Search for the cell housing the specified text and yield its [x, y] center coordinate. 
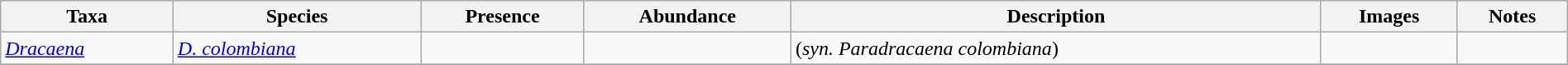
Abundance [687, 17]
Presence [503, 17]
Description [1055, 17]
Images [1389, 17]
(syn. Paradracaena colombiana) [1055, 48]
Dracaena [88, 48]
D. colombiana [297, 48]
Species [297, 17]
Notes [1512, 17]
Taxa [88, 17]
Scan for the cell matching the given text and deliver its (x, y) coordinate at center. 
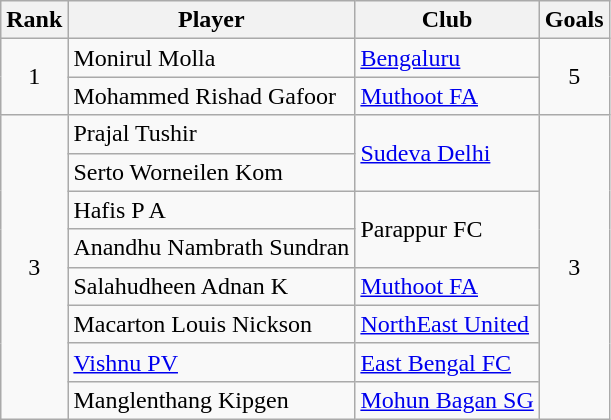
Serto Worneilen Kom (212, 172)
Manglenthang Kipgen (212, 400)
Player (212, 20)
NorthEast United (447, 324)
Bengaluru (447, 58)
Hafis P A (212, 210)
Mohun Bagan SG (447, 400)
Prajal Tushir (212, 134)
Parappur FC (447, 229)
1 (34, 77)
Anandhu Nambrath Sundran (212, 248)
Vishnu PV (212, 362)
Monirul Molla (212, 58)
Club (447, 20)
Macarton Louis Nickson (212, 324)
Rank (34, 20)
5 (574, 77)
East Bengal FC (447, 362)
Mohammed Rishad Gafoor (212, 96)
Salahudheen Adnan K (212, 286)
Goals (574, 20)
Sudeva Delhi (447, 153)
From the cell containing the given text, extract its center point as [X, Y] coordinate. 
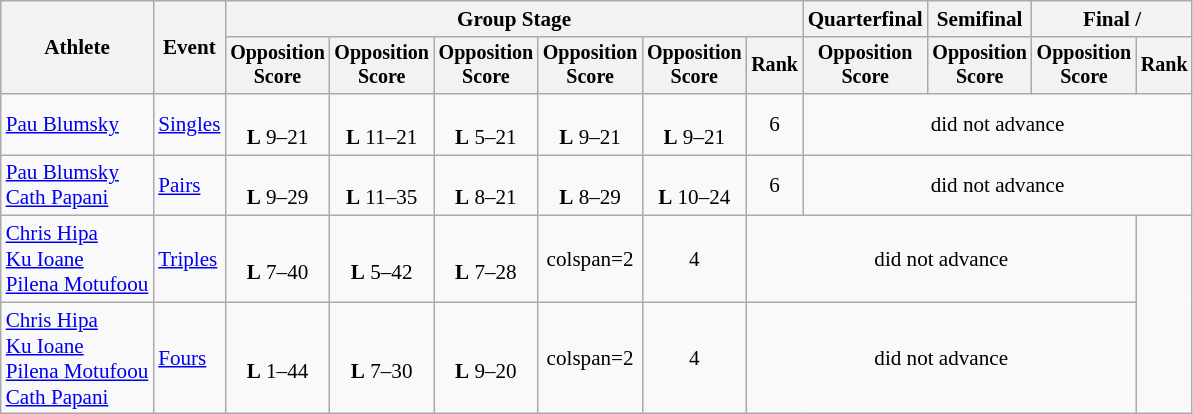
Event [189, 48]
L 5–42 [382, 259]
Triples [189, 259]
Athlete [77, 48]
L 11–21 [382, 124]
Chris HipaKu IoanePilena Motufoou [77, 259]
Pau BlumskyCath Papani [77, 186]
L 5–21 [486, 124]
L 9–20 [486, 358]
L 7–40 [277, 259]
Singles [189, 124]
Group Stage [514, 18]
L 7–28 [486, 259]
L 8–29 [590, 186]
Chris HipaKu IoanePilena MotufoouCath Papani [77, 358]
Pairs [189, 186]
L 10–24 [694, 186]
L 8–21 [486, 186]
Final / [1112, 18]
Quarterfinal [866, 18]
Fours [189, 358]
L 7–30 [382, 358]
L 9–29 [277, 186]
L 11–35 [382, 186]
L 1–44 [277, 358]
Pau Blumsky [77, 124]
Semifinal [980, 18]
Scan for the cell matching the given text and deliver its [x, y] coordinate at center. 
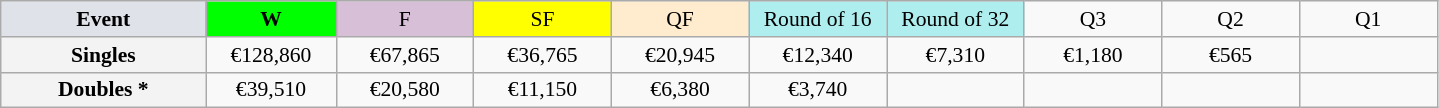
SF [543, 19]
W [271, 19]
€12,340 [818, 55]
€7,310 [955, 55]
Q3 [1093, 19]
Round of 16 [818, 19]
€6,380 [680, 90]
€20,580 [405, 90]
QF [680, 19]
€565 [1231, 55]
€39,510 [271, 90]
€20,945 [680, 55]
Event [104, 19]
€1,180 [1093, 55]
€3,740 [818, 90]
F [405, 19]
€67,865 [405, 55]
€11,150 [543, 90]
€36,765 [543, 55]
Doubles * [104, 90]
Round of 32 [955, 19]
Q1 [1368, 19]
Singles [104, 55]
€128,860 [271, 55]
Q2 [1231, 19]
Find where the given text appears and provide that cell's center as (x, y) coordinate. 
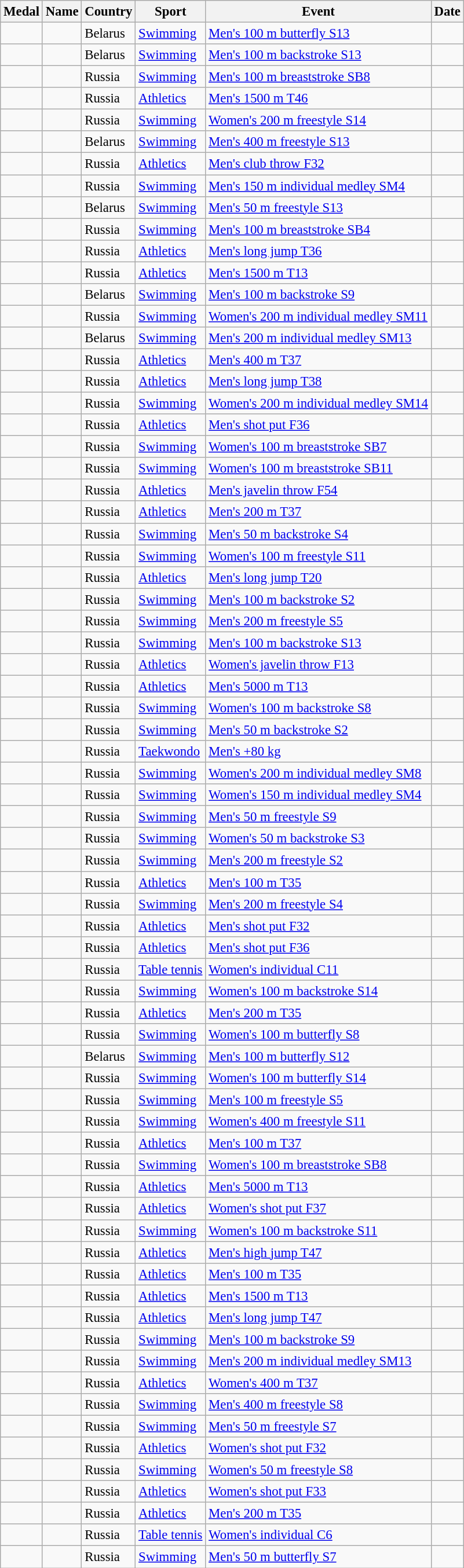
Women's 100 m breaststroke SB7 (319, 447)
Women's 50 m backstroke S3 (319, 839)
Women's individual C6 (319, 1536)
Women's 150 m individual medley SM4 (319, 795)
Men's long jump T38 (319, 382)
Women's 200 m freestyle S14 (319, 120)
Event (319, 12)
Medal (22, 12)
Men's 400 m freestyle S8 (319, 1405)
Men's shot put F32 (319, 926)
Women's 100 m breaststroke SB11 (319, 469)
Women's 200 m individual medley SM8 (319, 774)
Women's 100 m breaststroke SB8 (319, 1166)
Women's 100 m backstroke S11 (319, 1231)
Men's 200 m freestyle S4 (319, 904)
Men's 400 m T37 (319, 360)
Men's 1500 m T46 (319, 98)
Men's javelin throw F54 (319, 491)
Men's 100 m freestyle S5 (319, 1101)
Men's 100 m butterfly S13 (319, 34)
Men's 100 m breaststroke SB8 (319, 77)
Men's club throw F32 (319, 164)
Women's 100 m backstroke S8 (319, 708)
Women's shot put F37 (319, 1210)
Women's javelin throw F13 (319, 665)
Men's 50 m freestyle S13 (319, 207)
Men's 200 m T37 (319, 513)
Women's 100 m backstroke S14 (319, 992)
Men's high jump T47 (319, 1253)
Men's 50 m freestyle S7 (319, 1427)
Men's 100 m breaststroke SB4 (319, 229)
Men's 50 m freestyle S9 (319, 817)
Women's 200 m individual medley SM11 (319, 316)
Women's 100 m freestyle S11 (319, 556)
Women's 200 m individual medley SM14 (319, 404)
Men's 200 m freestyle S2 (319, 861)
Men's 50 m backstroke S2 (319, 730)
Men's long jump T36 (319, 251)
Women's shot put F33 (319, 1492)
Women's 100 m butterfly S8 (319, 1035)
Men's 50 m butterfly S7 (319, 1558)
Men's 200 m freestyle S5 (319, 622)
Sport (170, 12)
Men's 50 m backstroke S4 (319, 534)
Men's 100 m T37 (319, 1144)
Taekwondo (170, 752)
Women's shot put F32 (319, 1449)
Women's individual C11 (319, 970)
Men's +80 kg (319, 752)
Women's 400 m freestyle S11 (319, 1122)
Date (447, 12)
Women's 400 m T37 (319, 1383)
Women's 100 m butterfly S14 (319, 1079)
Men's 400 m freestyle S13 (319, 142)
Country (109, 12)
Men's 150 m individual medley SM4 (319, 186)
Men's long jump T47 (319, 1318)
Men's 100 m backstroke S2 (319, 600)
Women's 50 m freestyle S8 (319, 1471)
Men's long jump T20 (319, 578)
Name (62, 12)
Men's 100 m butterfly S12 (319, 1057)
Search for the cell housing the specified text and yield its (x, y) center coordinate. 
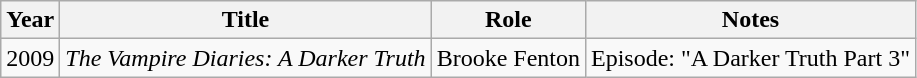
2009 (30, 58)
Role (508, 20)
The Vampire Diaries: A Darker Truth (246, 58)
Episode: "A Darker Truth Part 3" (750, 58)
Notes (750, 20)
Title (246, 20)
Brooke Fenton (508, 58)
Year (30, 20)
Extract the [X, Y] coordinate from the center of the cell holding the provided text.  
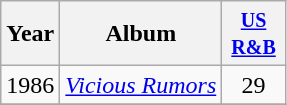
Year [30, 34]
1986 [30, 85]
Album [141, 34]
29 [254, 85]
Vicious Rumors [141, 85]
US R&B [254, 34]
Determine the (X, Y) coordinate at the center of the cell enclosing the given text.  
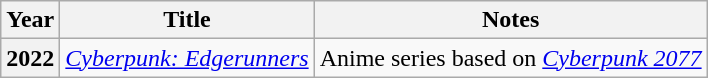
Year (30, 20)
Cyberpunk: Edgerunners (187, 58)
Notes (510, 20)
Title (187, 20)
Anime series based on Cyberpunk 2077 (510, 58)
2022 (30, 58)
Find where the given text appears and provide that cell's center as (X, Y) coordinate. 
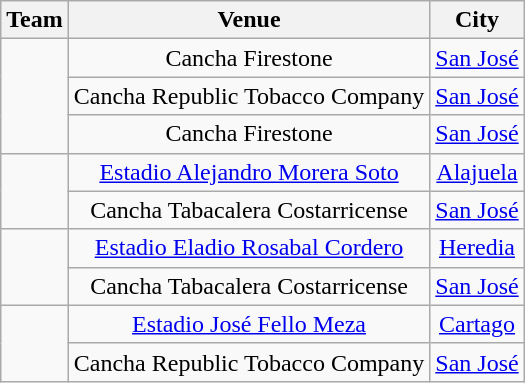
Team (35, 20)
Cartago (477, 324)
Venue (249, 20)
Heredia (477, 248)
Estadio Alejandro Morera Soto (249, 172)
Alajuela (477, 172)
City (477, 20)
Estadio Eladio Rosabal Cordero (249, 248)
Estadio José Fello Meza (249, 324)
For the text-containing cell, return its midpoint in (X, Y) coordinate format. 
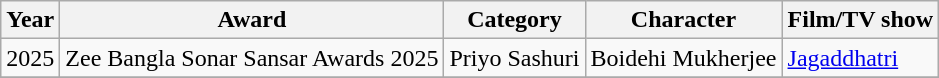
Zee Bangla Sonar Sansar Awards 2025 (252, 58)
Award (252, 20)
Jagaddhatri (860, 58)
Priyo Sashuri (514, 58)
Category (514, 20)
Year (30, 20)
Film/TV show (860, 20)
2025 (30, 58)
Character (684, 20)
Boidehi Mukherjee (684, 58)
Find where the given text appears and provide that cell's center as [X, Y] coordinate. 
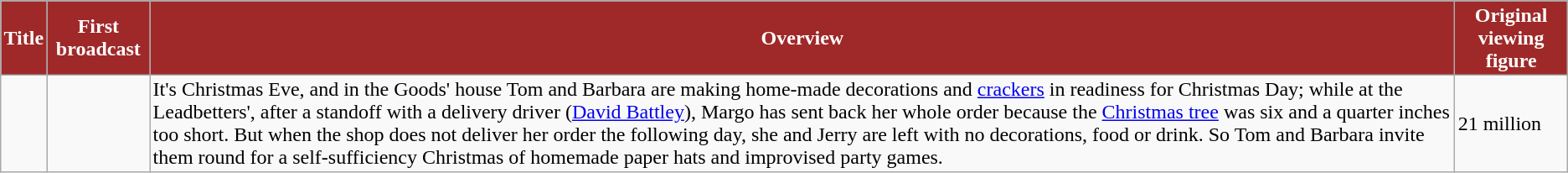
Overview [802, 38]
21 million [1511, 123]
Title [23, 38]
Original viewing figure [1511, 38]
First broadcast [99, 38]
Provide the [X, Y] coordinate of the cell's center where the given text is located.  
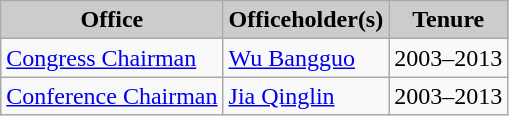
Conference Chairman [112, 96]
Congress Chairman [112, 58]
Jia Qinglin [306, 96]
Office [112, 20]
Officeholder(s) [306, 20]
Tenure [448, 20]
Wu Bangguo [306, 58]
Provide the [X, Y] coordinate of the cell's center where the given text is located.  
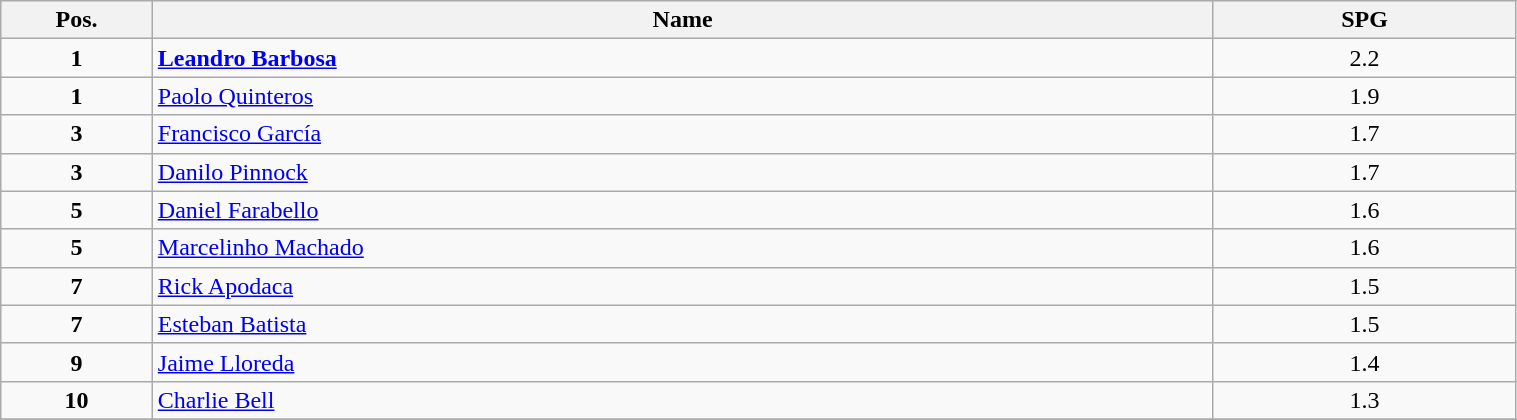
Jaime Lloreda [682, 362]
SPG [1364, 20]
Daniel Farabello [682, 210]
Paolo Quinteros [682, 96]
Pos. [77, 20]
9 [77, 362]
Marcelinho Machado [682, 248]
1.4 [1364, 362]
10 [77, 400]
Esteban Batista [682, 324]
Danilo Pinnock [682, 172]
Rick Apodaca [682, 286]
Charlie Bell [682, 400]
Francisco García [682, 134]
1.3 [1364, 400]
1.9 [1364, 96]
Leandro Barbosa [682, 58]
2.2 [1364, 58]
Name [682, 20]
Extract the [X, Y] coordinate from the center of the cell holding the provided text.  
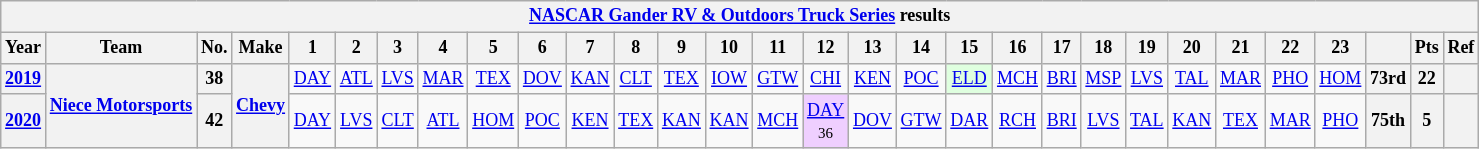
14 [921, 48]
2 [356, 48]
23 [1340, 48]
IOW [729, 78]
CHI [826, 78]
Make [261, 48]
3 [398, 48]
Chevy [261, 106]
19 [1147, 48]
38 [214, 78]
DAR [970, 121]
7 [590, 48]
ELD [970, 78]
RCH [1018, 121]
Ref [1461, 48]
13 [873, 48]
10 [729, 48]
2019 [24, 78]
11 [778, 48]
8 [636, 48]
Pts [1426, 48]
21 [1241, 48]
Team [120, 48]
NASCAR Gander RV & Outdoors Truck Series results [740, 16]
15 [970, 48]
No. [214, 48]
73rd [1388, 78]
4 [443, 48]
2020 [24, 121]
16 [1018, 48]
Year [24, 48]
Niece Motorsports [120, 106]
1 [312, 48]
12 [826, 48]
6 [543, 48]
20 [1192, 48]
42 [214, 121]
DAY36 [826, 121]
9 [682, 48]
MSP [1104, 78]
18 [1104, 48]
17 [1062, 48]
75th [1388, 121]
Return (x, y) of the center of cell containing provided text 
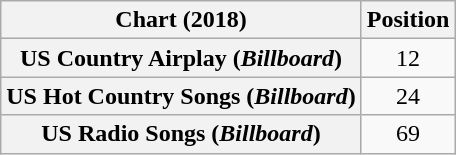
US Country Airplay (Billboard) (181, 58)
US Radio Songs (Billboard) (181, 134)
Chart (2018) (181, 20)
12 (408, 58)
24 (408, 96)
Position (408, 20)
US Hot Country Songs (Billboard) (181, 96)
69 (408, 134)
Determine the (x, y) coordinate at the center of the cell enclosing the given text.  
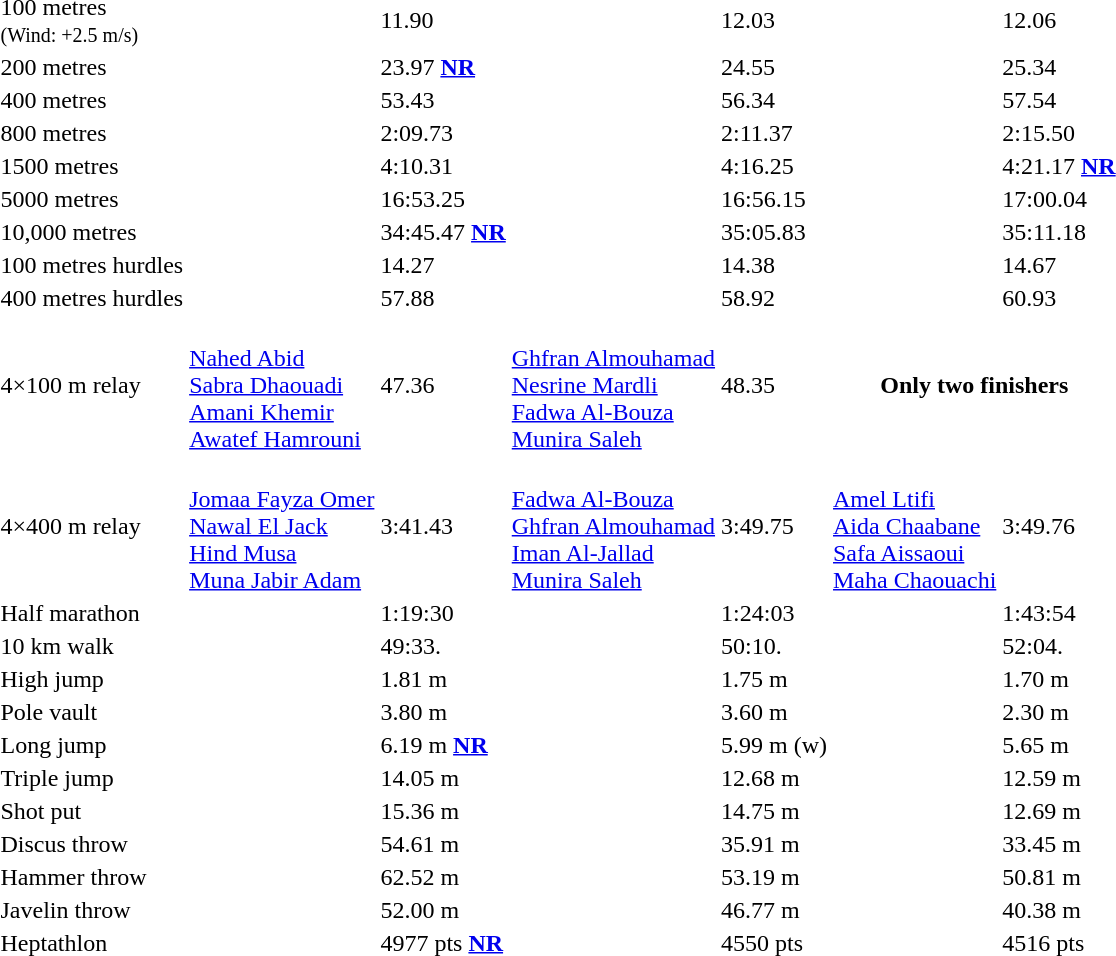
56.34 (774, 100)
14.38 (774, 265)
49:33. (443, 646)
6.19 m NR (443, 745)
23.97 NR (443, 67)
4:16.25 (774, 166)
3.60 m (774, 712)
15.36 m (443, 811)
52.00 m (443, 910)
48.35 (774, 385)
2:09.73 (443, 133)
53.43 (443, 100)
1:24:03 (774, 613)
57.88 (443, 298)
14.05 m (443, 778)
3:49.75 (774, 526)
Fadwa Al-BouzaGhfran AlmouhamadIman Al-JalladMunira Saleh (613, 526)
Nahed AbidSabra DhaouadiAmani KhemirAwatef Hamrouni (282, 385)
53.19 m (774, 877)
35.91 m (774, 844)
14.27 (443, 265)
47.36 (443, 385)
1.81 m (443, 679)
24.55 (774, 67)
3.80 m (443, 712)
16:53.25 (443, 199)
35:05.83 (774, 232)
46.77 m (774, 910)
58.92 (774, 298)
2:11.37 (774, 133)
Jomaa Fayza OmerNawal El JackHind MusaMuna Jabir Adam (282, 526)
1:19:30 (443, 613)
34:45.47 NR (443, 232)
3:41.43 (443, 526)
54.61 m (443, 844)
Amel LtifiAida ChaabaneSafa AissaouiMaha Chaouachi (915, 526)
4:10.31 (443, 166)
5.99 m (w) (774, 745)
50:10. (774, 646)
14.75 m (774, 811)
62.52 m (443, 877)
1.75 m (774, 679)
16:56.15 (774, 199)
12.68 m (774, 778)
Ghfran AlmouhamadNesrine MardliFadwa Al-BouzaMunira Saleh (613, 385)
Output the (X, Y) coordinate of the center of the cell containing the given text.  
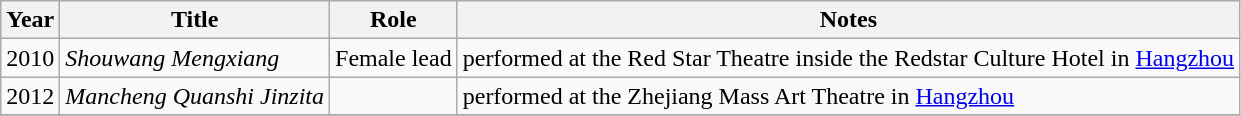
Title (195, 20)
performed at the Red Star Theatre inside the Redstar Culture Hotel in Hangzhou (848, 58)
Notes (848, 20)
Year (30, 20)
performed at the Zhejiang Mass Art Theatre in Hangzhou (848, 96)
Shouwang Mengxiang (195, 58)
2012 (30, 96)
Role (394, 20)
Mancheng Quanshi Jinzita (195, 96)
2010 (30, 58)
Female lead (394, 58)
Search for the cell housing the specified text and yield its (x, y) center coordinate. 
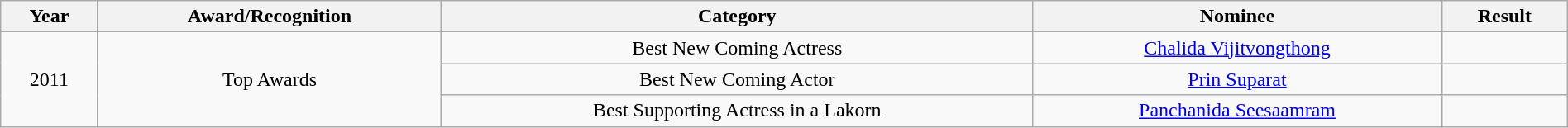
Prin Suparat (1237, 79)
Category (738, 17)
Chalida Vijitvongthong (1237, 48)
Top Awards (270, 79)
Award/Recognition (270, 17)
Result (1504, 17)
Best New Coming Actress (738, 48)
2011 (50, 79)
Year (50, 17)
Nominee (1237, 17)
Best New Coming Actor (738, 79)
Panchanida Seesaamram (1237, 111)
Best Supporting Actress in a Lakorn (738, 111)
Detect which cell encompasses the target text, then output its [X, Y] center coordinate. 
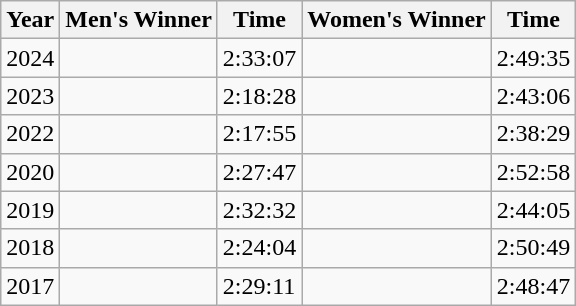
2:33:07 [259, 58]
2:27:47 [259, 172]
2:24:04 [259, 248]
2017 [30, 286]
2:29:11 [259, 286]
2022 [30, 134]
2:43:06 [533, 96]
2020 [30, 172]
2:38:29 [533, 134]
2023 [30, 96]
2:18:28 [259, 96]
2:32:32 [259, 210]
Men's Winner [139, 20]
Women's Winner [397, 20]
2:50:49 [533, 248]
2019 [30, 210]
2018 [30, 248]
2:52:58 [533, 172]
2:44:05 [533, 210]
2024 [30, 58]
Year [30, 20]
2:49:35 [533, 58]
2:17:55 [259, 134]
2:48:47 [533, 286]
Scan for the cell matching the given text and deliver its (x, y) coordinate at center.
▬▬▬
> **GIVEN REQUEST**:
Rewrite the lines from the line with "Jaime Lloreda [682, 362]" up to and including the line with "Return (x, y)", replacing "Chevy" with "Chevrolet" and keeping everything else the same. Give only those lines, without the pictures.

> **FINISHED ANSWER**:
Jaime Lloreda [682, 362]
SPG [1364, 20]
Daniel Farabello [682, 210]
Paolo Quinteros [682, 96]
Pos. [77, 20]
9 [77, 362]
Marcelinho Machado [682, 248]
1.4 [1364, 362]
10 [77, 400]
Esteban Batista [682, 324]
Danilo Pinnock [682, 172]
Rick Apodaca [682, 286]
Charlie Bell [682, 400]
Francisco García [682, 134]
1.3 [1364, 400]
1.9 [1364, 96]
Leandro Barbosa [682, 58]
2.2 [1364, 58]
Name [682, 20]
Extract the [X, Y] coordinate from the center of the cell holding the provided text.  
14 [921, 48]
2 [356, 48]
23 [1340, 48]
IOW [729, 78]
CHI [826, 78]
Make [261, 48]
3 [398, 48]
Chevrolet [261, 106]
19 [1147, 48]
38 [214, 78]
DAR [970, 121]
7 [590, 48]
ELD [970, 78]
RCH [1018, 121]
Ref [1461, 48]
13 [873, 48]
10 [729, 48]
2019 [24, 78]
11 [778, 48]
8 [636, 48]
Pts [1426, 48]
21 [1241, 48]
Team [120, 48]
NASCAR Gander RV & Outdoors Truck Series results [740, 16]
15 [970, 48]
No. [214, 48]
73rd [1388, 78]
4 [443, 48]
2020 [24, 121]
16 [1018, 48]
Year [24, 48]
Niece Motorsports [120, 106]
1 [312, 48]
12 [826, 48]
6 [543, 48]
20 [1192, 48]
42 [214, 121]
DAY36 [826, 121]
9 [682, 48]
MSP [1104, 78]
18 [1104, 48]
17 [1062, 48]
75th [1388, 121]
Return (x, y) of the center of cell containing provided text 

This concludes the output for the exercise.